* **What is being asked**: Bring back every record exactly, except for the pictures, which stay out.

* **Record extracts**:
_____

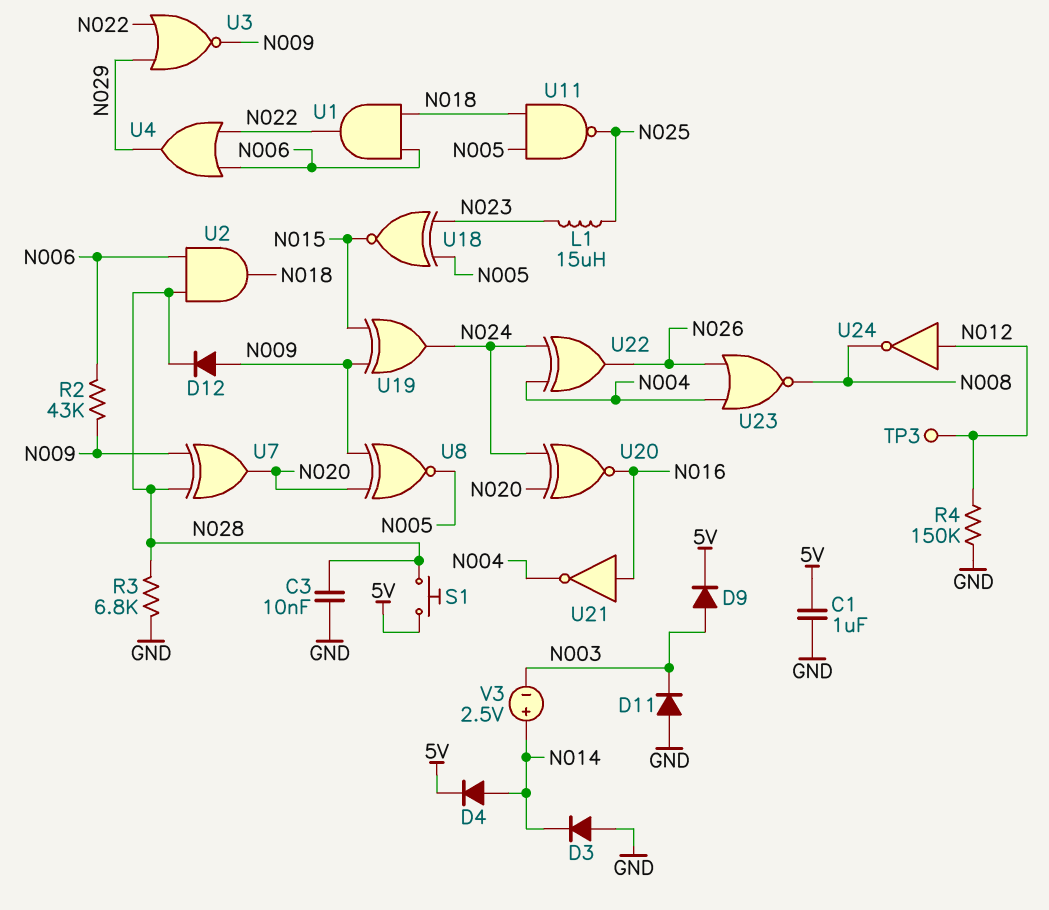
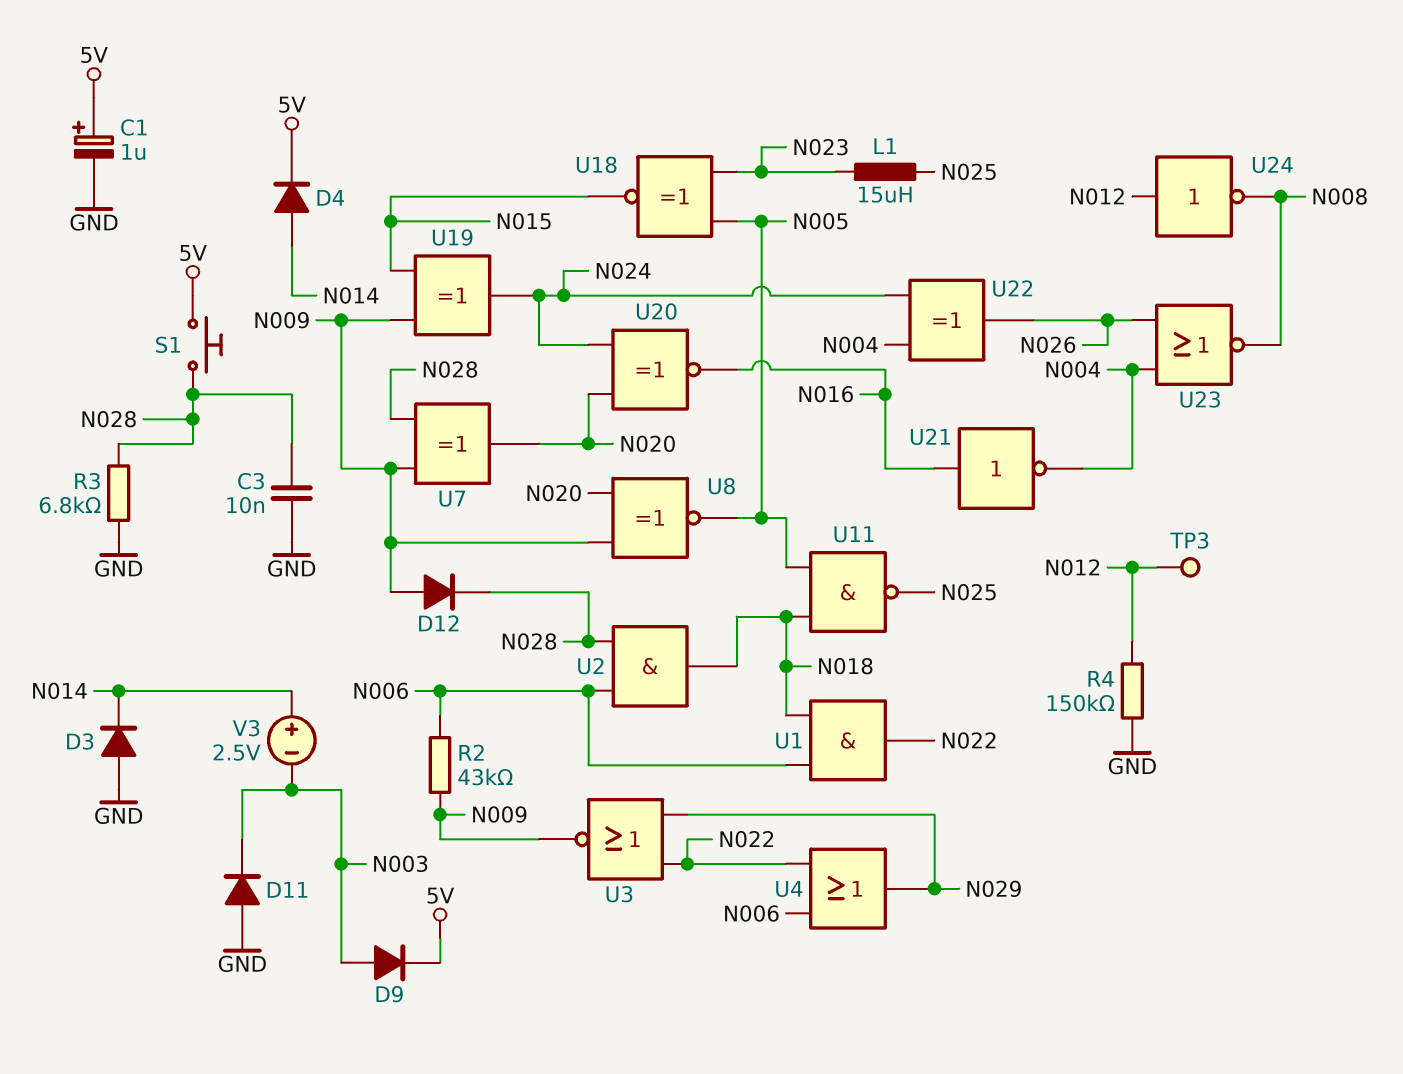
C1: 1uF (5V, GND) -> 1uF (plus 5V, minus GND)

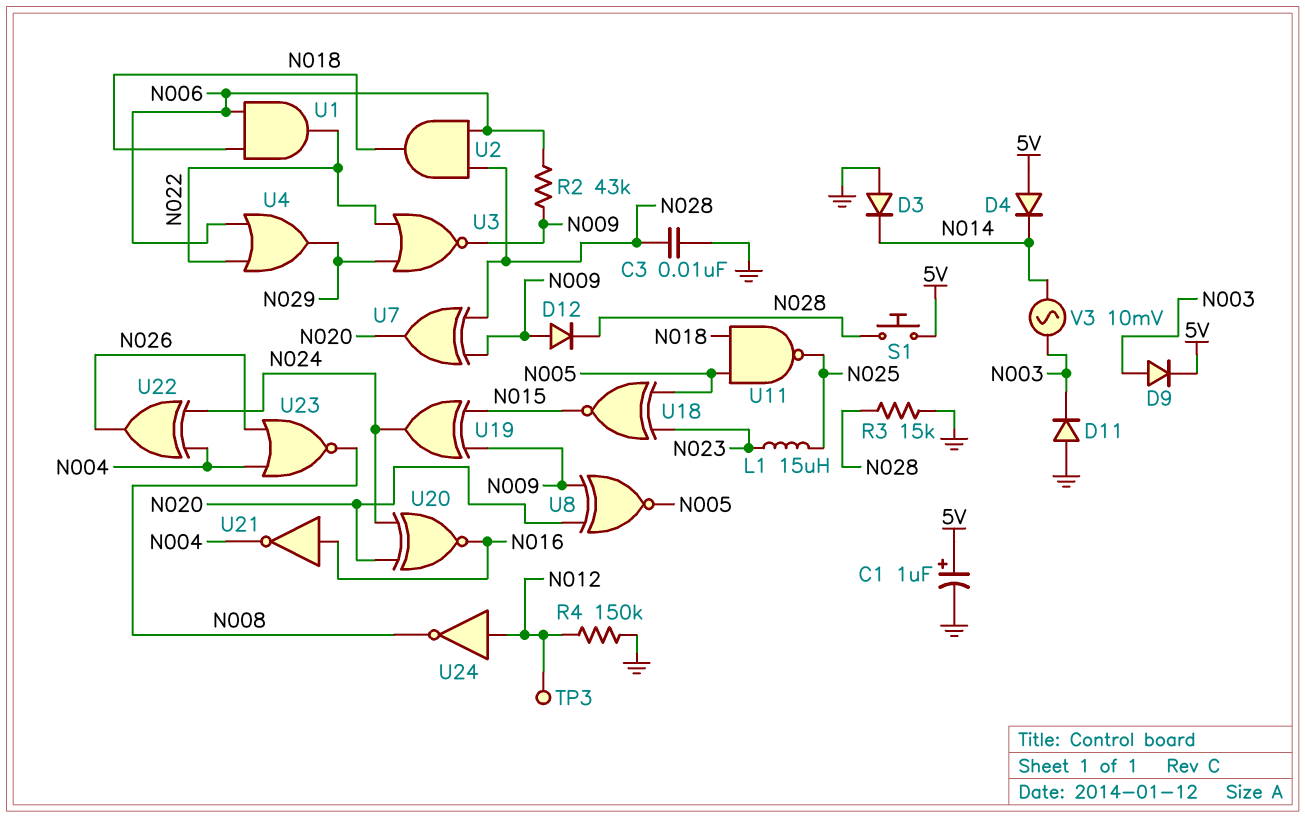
D4: diode (A N014, K 5V) -> diode (A 5V, K N014)
R3: 6.8k (GND, N028) -> 15k (GND, N028)
V3: 2.5V (plus N014, minus N003) -> AC 10mV (N003, N014)

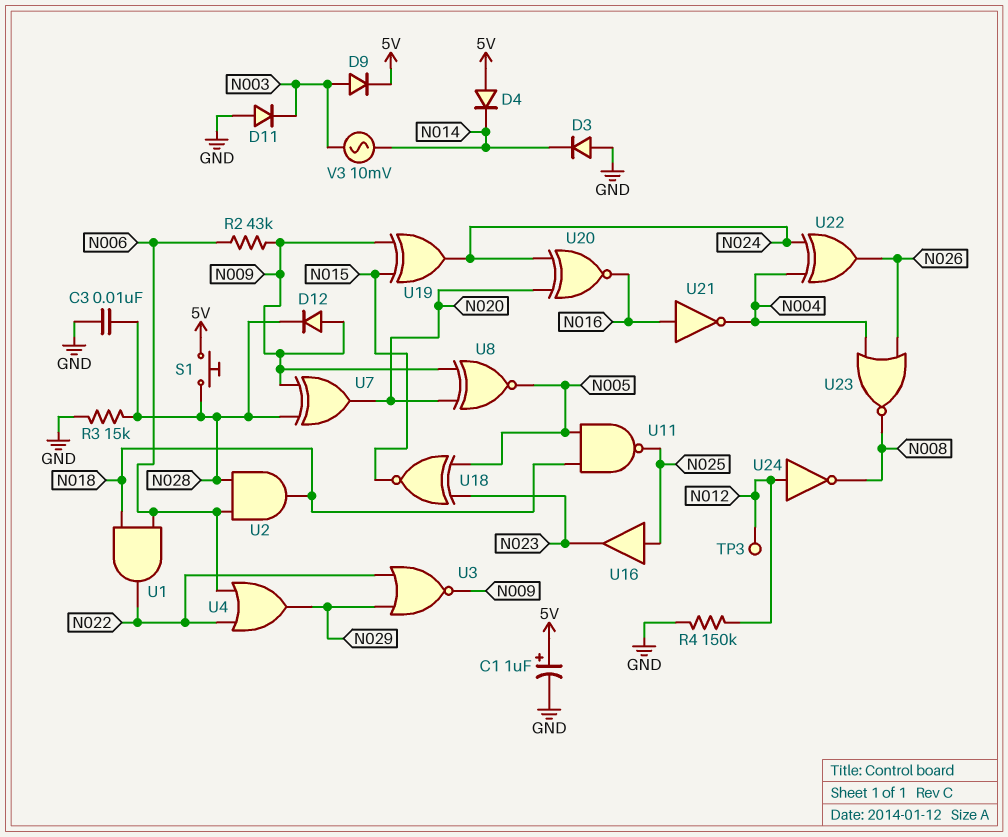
L1: 15uH (N023, N025) -> none
U16: none -> buffer (in N025, out N023)

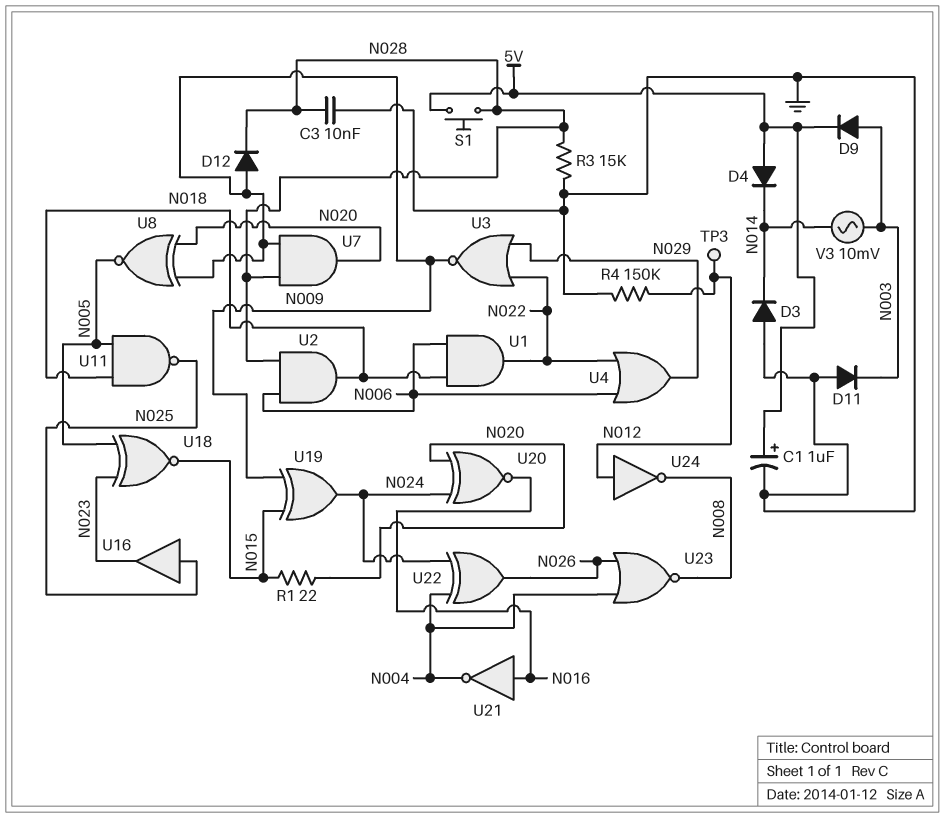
R1: none -> 22 (N015, N020)
R2: 43k (N006, N009) -> none
U7: XOR (in N009, in N028, out N020) -> AND (in N009, in N028, out N020)

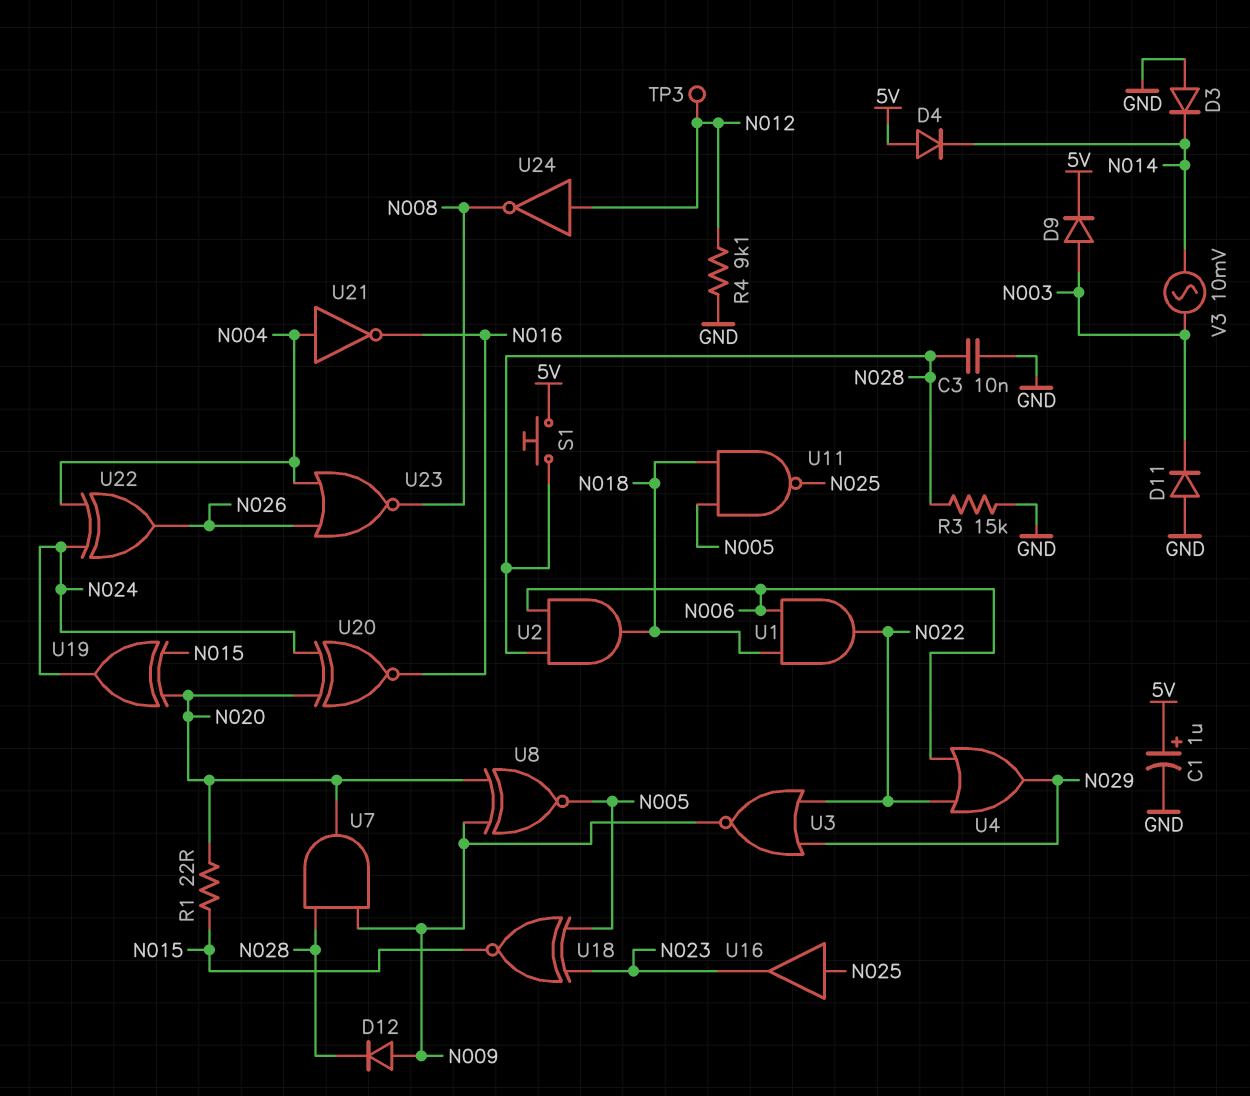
R4: 150k (GND, N012) -> 9.1k (GND, N012)
U19: XOR (in N009, in N015, out N024) -> XOR (in N015, in N020, out N024)
U21: NOT (in N016, out N004) -> NOT (in N004, out N016)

_____

* **Response to the task**:
C1: 1uF (5V, GND) -> 1uF (plus 5V, minus GND)

D4: diode (A N014, K 5V) -> diode (A 5V, K N014)
R3: 6.8k (GND, N028) -> 15k (GND, N028)
V3: 2.5V (plus N014, minus N003) -> AC 10mV (N003, N014)

L1: 15uH (N023, N025) -> none
U16: none -> buffer (in N025, out N023)

R1: none -> 22 (N015, N020)
R2: 43k (N006, N009) -> none
U7: XOR (in N009, in N028, out N020) -> AND (in N009, in N028, out N020)

R4: 150k (GND, N012) -> 9.1k (GND, N012)
U19: XOR (in N009, in N015, out N024) -> XOR (in N015, in N020, out N024)
U21: NOT (in N016, out N004) -> NOT (in N004, out N016)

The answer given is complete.